▶ THE RECORDS
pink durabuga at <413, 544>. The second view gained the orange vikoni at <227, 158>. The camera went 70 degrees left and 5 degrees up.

...

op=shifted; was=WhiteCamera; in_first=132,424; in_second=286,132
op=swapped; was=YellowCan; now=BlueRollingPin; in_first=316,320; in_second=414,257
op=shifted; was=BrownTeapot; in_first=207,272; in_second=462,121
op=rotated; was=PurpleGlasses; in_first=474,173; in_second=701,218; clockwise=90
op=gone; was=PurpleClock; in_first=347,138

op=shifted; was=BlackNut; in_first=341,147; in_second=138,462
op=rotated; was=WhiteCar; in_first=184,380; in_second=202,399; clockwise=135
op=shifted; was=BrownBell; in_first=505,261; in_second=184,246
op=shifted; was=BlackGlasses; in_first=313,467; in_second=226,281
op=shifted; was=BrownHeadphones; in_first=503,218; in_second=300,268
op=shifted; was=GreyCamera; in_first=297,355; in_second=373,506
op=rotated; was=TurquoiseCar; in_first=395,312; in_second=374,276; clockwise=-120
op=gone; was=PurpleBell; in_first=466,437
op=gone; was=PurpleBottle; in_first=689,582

* * *

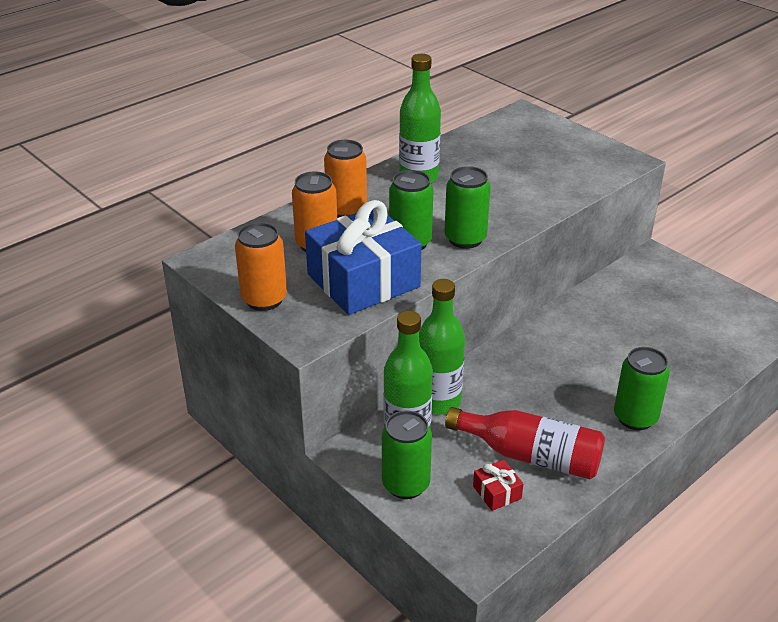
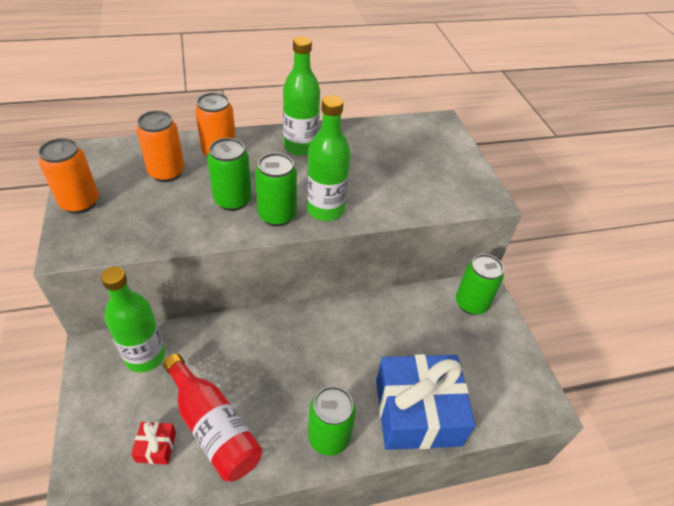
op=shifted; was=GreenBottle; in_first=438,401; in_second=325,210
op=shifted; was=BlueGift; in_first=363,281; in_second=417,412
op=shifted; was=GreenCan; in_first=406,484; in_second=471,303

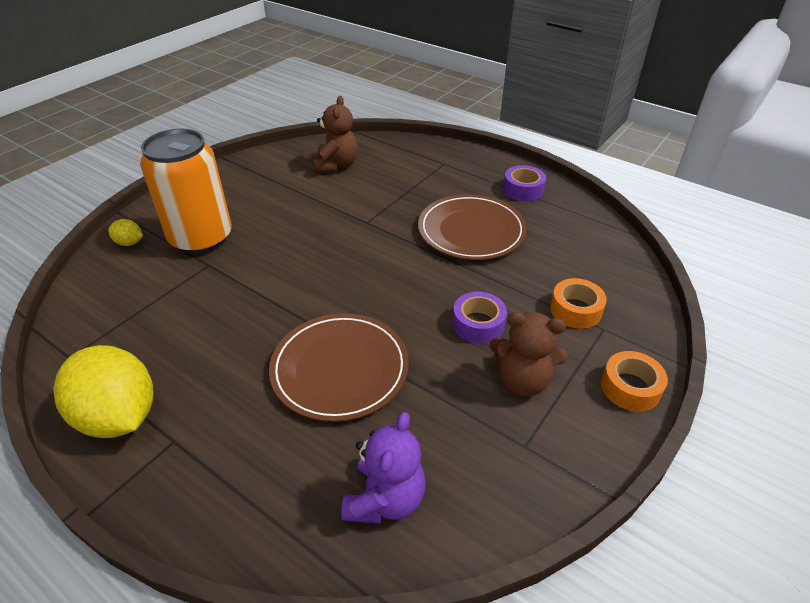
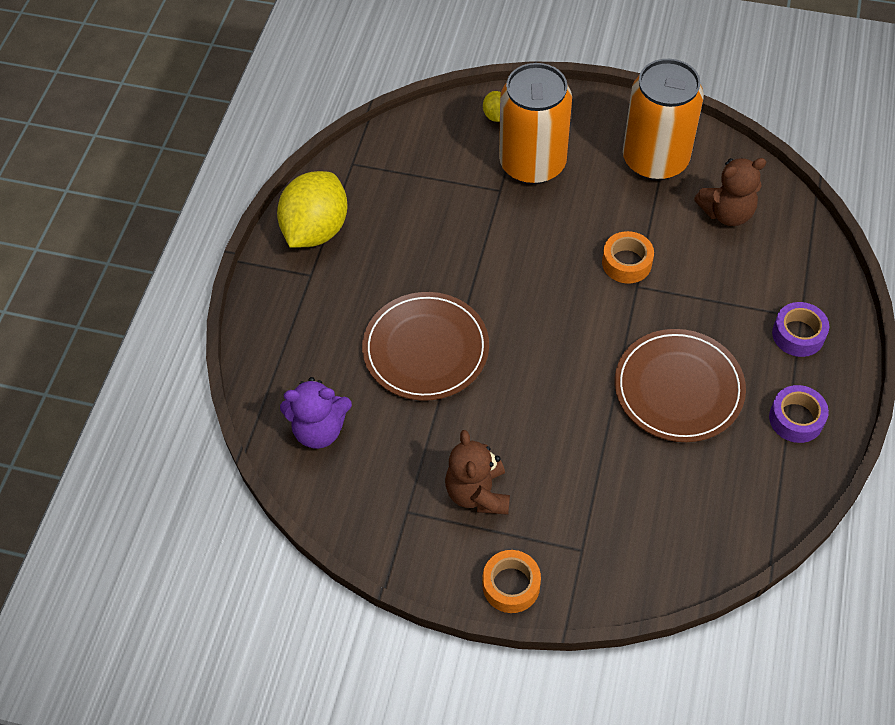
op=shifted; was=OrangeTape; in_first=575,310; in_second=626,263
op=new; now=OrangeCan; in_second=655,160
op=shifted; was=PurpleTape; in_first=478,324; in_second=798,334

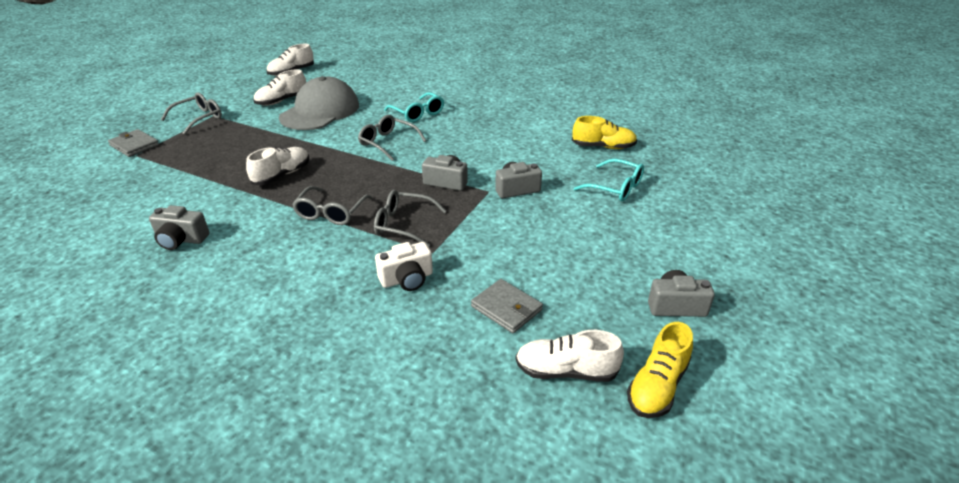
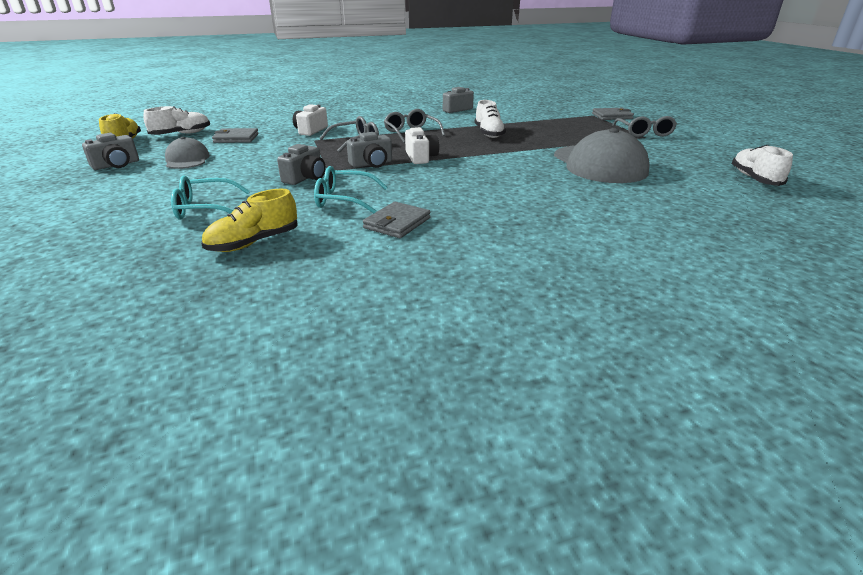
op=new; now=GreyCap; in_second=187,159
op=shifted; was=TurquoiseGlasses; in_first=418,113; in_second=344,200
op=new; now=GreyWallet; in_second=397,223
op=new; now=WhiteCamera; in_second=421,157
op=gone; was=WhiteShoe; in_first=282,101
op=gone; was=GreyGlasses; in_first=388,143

▶ WHAT TO WORK ON
From the material above, set down exactly the lines between the line holding "op=shifted; was=BrownTeapot; in_first=207,272;" and the line holding "op=rotated; was=PurpleGlasses; in_first=474,173;", inclusive. Include nothing else.

▶ SOLUTION FOR THIS PROBLEM
op=shifted; was=BrownTeapot; in_first=207,272; in_second=462,121
op=rotated; was=PurpleGlasses; in_first=474,173; in_second=701,218; clockwise=90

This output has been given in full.